*YOUR GOAL*. Among the lines below, restate word for word only those from the line with "[372 628 422 681]" through the line with "[90 358 186 440] (first image)", with both end lines kept.

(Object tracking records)
==========

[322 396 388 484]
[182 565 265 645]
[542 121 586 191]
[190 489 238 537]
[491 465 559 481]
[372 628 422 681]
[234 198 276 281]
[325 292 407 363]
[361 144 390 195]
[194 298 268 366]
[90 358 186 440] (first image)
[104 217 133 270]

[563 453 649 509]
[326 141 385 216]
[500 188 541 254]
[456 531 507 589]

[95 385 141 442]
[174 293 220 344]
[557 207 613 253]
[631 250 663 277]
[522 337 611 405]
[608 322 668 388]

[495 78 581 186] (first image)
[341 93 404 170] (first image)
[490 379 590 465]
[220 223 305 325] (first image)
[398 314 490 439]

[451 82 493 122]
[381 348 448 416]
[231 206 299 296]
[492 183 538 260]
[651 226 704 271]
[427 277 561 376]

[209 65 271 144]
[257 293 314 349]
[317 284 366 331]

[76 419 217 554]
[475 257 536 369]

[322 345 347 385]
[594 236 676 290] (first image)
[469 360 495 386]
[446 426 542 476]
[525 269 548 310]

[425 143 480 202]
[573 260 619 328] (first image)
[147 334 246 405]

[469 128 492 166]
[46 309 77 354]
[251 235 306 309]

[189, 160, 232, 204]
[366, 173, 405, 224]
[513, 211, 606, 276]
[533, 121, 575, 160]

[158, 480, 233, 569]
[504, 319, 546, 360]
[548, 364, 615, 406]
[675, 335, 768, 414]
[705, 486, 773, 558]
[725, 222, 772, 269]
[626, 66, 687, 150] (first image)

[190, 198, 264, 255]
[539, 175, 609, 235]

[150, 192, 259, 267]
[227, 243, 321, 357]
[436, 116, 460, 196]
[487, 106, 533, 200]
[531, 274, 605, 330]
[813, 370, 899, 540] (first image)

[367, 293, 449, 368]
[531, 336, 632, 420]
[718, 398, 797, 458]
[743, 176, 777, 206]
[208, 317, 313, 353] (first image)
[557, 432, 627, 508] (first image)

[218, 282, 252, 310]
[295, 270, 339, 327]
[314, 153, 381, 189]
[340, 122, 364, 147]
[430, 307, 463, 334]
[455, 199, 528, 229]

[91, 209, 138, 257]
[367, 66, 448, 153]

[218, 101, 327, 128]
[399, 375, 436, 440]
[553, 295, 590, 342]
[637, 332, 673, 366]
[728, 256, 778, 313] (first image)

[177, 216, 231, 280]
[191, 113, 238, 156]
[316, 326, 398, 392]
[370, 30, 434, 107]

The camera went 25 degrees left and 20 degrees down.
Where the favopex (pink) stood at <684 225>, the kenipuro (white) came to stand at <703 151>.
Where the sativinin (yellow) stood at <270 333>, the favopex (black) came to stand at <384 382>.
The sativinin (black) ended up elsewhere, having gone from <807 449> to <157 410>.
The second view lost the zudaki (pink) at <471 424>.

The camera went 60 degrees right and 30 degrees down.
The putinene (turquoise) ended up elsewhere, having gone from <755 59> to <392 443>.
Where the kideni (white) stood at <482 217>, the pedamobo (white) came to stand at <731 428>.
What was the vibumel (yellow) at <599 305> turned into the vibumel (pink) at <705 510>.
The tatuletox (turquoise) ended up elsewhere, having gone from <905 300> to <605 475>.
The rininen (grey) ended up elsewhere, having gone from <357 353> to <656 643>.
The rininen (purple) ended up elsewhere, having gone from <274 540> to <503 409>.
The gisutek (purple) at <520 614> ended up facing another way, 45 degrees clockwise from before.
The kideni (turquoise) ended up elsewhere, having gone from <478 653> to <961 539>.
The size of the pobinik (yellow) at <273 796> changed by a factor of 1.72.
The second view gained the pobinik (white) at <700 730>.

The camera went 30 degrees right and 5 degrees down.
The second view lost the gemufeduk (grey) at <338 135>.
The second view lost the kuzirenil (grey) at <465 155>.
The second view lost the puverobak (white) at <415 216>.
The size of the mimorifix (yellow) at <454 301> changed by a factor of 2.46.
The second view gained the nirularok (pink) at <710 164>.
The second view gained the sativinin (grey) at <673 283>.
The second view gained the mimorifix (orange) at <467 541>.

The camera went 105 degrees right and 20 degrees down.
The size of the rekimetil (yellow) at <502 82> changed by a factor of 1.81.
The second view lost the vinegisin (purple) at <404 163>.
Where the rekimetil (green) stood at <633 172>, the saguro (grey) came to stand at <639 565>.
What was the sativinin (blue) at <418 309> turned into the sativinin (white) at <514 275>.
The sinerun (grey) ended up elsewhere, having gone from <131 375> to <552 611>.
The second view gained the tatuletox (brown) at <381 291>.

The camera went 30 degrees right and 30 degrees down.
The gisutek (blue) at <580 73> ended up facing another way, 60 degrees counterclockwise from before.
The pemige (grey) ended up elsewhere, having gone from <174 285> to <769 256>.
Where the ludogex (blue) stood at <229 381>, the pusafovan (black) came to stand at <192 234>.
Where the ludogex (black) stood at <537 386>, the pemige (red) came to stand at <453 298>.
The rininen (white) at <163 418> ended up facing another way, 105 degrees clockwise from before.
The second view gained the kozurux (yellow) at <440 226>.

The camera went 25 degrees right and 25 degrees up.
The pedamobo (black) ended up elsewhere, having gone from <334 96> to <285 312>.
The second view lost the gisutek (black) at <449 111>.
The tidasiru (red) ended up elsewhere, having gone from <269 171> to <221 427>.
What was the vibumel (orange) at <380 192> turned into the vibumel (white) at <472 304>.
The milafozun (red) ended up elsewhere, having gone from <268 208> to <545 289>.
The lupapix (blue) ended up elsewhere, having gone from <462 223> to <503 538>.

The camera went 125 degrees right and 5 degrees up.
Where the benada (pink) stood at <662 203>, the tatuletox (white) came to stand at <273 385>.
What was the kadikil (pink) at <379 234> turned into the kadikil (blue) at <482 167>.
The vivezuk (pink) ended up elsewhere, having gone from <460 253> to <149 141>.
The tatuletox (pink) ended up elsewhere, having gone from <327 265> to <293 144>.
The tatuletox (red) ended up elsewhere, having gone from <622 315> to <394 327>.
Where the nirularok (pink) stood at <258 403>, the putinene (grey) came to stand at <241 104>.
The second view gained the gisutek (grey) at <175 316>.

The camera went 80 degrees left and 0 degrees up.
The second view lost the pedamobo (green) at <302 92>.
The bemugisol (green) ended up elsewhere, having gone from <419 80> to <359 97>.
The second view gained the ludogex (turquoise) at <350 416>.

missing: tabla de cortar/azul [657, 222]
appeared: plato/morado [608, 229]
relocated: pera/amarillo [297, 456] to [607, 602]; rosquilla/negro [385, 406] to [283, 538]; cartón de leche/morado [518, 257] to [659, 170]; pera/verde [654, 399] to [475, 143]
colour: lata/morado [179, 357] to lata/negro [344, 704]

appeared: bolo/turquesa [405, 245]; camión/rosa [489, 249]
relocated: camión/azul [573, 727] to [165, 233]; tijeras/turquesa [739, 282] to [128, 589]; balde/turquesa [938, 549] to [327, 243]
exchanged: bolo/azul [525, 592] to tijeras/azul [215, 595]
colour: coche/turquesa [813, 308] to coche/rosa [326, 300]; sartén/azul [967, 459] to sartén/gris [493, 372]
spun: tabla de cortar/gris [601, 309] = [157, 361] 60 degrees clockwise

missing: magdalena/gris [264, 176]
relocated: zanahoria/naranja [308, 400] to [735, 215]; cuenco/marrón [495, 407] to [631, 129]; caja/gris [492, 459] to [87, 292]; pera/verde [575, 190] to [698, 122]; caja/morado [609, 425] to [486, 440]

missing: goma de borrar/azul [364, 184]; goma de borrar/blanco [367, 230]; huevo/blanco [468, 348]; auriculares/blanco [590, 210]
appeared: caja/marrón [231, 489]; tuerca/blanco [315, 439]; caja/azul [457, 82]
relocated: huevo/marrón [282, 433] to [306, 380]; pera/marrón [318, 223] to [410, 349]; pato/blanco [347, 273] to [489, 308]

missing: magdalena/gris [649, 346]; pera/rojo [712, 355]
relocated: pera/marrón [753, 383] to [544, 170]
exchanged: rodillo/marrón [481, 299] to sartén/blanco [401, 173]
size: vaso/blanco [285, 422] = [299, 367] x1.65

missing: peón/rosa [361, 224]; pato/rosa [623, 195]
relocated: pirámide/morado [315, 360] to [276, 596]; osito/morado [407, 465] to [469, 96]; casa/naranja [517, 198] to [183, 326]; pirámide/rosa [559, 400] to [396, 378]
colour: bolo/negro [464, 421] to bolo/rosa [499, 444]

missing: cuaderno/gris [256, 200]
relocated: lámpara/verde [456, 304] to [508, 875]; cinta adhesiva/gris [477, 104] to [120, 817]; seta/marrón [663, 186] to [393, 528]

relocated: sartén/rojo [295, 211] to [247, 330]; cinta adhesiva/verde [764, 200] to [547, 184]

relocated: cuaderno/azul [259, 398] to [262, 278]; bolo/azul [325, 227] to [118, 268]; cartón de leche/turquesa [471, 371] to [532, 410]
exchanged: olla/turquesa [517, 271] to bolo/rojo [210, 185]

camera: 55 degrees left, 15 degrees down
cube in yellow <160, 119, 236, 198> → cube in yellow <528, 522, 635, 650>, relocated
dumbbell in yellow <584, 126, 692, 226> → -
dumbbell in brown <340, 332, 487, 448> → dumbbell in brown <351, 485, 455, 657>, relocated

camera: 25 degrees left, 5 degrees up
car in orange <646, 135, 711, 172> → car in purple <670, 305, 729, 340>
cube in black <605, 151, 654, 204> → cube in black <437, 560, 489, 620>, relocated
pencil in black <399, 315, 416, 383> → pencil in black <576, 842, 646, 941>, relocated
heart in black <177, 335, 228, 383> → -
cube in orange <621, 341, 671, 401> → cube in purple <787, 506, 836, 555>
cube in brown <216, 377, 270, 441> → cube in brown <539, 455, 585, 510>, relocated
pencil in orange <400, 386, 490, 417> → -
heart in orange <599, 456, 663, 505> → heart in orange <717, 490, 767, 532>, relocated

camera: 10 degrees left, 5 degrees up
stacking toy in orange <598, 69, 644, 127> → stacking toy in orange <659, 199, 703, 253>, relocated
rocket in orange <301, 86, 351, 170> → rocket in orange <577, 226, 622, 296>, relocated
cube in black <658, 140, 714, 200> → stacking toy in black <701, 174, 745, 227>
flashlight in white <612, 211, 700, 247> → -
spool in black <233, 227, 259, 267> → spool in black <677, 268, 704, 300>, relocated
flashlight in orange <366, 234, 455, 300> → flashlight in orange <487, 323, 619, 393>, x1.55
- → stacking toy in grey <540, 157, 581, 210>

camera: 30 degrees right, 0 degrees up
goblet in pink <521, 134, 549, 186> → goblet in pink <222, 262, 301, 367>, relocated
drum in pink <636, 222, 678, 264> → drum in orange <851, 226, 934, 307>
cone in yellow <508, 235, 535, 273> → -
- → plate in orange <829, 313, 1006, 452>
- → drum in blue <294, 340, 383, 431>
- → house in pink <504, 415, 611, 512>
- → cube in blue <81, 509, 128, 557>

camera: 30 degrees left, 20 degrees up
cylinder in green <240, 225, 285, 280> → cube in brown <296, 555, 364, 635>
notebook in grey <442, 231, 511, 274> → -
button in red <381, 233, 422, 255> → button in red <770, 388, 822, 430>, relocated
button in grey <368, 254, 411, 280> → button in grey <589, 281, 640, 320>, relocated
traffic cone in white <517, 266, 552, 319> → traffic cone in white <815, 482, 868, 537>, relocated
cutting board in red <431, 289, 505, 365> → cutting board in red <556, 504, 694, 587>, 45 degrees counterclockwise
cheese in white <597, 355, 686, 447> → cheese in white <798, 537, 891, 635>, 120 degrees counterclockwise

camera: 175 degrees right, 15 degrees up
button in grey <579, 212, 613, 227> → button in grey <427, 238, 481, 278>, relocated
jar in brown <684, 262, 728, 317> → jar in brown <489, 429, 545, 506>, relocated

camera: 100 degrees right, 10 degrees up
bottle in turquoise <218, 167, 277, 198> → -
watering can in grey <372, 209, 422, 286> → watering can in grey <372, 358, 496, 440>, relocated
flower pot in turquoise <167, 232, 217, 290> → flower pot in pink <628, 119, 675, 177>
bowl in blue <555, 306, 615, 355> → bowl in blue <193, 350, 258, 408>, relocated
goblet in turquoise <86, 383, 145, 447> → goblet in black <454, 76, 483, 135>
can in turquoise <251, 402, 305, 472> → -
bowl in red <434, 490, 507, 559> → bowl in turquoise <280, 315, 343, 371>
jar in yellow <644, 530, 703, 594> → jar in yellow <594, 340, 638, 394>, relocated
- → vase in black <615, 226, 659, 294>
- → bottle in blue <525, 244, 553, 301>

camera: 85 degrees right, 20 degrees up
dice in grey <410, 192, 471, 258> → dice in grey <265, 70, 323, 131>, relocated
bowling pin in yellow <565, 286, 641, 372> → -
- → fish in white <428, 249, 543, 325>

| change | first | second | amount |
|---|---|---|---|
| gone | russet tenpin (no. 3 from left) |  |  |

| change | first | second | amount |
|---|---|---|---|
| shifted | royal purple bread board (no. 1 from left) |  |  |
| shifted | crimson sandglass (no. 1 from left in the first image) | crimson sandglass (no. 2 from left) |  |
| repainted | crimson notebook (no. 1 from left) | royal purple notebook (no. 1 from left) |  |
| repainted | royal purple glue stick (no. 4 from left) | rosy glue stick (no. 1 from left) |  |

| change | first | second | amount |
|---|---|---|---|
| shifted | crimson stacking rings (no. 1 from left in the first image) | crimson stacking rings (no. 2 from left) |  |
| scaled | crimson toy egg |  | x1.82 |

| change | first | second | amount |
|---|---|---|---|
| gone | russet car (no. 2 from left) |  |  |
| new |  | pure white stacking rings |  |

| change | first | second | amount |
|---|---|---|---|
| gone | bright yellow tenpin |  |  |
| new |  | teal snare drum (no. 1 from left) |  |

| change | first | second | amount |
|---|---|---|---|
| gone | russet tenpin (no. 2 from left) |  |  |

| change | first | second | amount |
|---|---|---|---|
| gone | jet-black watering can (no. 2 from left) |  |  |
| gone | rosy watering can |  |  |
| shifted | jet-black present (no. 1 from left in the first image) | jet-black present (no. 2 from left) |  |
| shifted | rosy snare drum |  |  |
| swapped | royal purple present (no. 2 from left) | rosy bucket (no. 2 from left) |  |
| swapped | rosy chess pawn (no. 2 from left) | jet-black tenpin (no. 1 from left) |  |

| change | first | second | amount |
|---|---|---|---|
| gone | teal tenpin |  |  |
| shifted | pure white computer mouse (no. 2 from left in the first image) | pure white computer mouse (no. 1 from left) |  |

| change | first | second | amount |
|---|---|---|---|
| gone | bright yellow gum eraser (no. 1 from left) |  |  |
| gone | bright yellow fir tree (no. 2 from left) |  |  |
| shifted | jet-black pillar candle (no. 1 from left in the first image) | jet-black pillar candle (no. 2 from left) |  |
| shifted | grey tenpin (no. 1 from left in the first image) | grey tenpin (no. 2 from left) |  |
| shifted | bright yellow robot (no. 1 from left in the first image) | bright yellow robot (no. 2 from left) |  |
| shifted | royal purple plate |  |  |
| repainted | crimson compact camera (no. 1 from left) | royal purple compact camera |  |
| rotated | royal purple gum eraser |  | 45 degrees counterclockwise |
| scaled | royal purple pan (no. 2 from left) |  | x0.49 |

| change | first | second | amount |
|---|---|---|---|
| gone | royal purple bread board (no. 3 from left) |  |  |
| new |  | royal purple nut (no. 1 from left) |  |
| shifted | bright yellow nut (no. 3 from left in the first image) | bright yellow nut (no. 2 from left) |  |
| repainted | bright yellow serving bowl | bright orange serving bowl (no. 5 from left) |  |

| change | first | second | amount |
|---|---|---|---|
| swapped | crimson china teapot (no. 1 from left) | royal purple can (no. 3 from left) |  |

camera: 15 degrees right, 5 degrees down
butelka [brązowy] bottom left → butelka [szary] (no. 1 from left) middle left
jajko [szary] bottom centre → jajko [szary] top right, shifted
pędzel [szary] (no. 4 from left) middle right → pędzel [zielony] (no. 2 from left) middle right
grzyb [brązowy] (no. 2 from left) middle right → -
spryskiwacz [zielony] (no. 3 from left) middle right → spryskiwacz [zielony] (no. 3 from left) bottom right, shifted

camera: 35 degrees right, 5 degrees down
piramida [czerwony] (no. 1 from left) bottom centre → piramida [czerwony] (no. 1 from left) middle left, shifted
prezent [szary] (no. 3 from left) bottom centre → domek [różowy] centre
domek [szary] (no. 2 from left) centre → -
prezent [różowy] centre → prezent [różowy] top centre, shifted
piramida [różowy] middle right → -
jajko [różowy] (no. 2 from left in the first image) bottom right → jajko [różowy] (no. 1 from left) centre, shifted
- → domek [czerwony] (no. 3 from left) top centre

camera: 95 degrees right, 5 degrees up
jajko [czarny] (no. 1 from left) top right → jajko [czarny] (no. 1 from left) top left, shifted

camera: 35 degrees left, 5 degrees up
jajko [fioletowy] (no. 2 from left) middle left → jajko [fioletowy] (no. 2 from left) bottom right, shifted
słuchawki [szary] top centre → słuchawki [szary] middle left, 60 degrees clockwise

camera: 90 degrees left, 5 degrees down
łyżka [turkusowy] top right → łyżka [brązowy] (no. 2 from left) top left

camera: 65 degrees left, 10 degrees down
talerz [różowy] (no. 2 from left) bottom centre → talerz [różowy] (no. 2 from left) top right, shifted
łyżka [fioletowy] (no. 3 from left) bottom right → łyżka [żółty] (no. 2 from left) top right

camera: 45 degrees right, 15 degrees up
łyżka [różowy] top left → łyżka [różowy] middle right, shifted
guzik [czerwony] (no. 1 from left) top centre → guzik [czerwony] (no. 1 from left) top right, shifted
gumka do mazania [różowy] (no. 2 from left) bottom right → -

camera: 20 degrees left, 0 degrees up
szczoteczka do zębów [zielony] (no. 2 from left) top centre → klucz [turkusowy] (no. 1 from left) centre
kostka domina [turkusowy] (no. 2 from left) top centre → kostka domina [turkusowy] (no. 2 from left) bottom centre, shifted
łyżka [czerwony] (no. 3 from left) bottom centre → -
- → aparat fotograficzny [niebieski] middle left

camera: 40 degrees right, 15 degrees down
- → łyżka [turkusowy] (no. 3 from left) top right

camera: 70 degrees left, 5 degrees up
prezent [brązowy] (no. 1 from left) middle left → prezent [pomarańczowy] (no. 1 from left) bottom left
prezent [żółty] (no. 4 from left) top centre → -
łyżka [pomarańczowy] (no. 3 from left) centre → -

==========

*RESPONSE BOX*.
[372 628 422 681]
[234 198 276 281]
[325 292 407 363]
[361 144 390 195]
[194 298 268 366]
[90 358 186 440] (first image)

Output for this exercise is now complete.